BEGIN DATA EXCERPTS

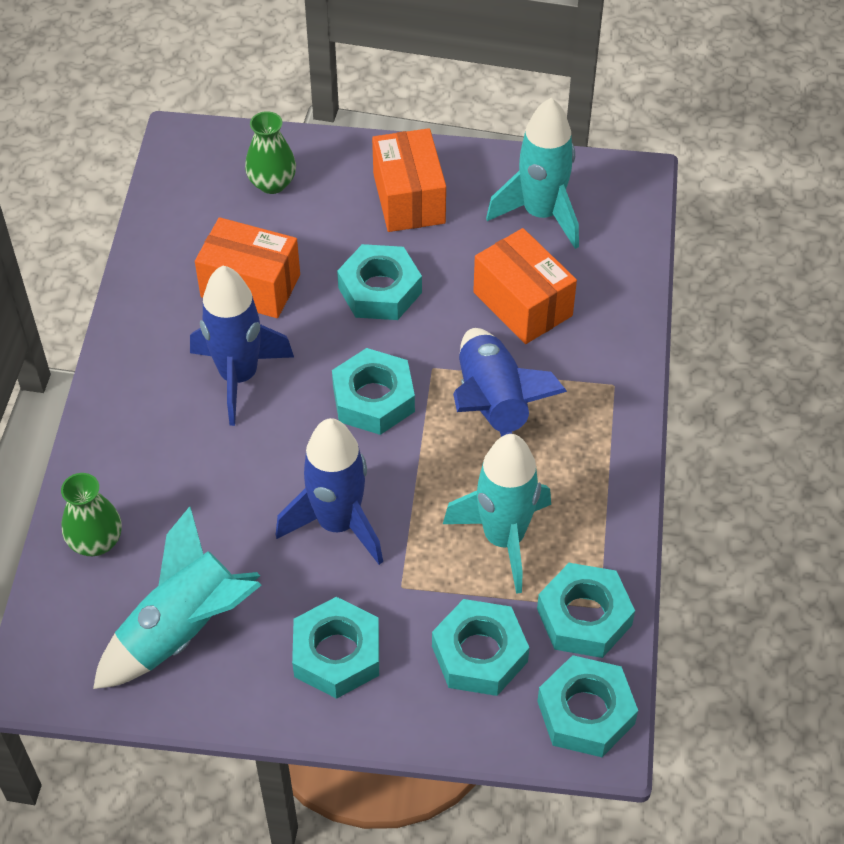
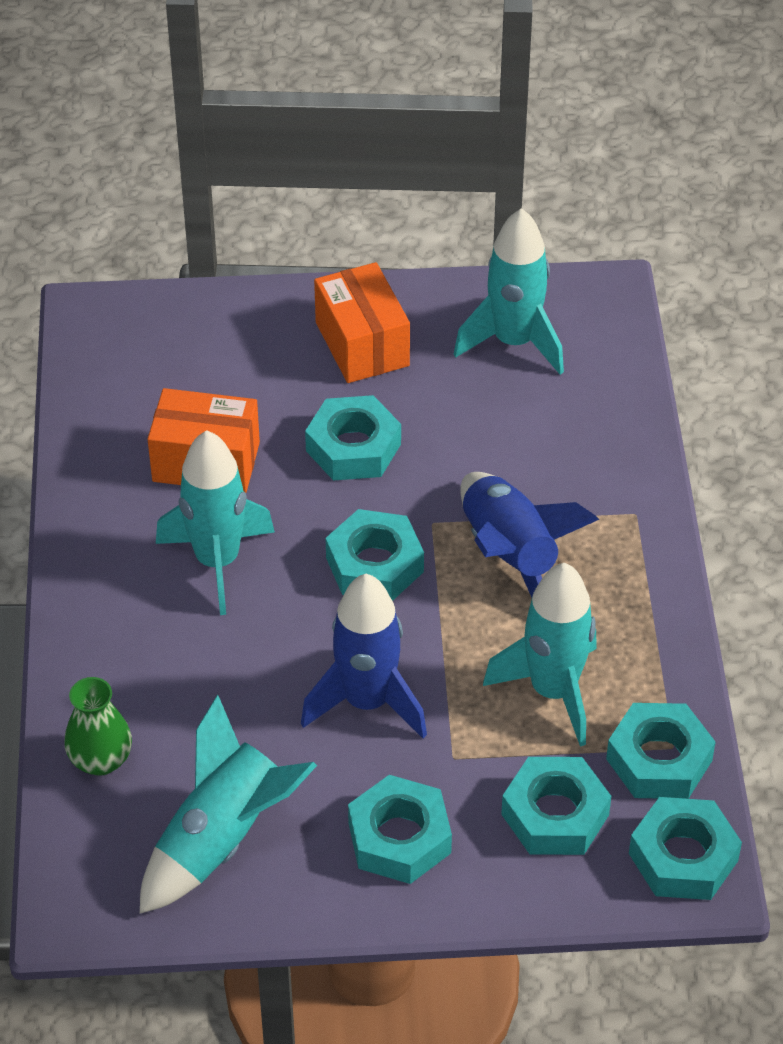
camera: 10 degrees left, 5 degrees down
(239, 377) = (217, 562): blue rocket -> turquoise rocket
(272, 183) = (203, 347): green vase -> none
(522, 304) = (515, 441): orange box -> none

END DATA EXCERPTS
BEGIN DATA EXCERPTS

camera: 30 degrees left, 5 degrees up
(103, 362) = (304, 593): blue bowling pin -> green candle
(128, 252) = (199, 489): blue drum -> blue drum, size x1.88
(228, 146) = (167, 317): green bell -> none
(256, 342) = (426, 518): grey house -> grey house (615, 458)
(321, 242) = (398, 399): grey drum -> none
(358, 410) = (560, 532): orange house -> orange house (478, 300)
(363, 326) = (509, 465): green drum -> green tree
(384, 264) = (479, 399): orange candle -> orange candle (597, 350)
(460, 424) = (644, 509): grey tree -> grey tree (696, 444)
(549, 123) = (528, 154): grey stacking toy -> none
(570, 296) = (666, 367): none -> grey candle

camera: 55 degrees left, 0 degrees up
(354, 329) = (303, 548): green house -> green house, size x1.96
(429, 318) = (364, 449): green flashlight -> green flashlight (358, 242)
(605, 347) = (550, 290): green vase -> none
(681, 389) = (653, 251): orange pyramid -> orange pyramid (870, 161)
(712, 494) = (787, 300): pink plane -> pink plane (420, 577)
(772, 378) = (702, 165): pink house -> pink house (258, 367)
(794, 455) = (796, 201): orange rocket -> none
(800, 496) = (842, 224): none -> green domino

END DATA EXCERPTS
BEGIN DATA EXCERPTS

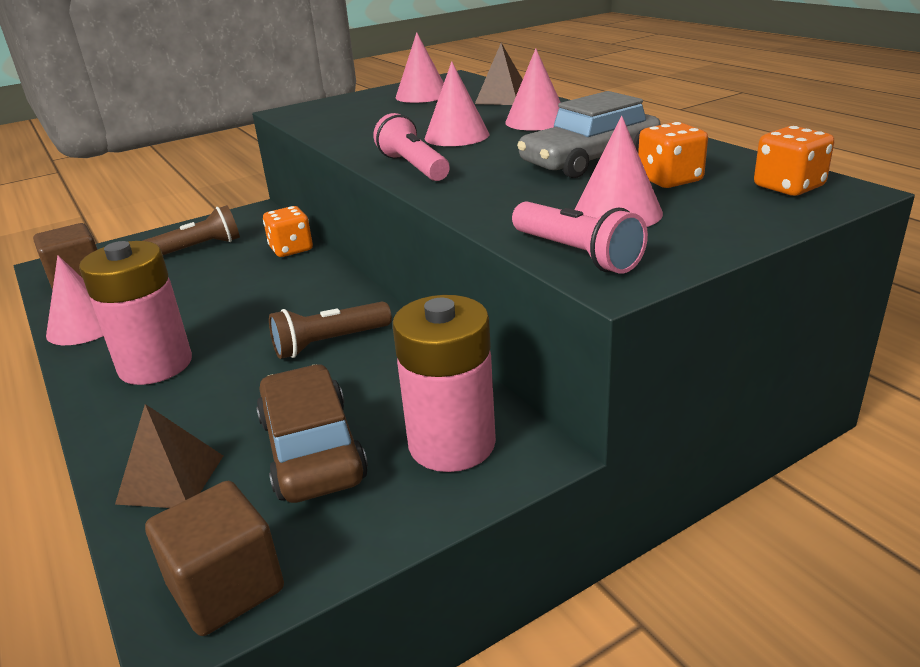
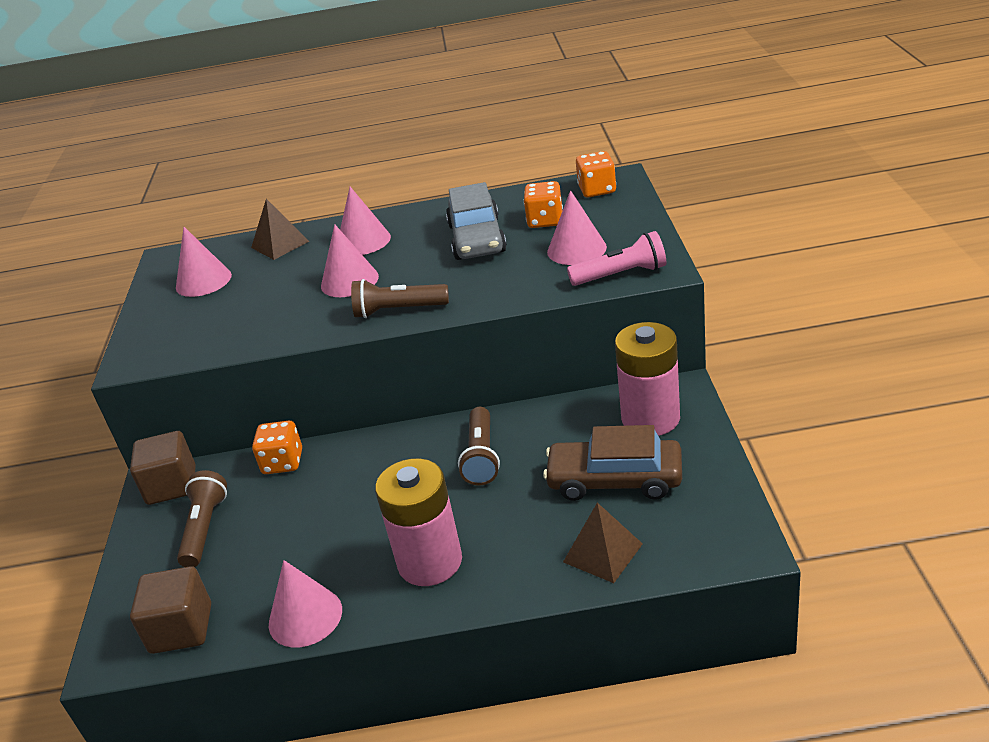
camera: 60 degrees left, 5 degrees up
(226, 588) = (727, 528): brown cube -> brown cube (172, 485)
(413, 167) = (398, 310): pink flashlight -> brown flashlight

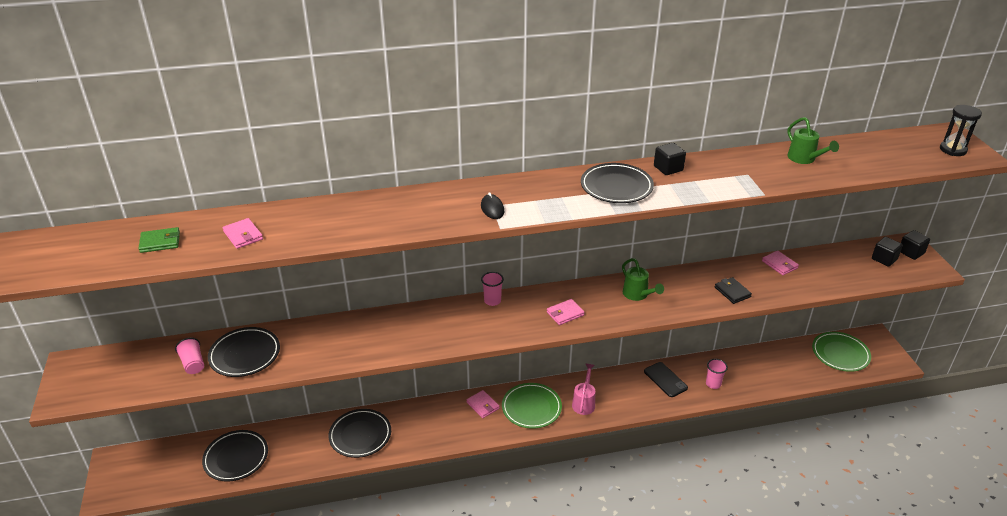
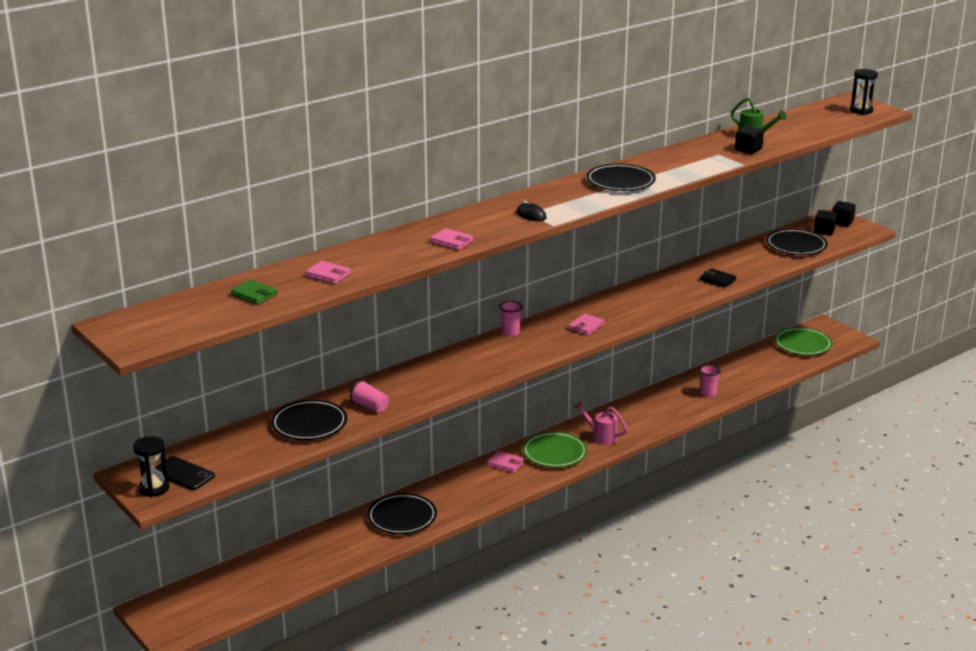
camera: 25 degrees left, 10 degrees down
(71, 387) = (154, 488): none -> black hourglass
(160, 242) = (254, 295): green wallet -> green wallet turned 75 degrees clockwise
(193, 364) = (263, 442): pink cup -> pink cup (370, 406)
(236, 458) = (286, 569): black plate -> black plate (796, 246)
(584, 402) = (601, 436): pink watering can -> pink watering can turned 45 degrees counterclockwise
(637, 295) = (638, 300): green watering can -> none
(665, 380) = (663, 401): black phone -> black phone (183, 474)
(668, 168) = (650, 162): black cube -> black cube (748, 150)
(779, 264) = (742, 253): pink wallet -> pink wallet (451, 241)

END DATA EXCERPTS

The answer must be every line from the records above that contains "tree".

(363, 326) = (509, 465): green drum -> green tree
(460, 424) = (644, 509): grey tree -> grey tree (696, 444)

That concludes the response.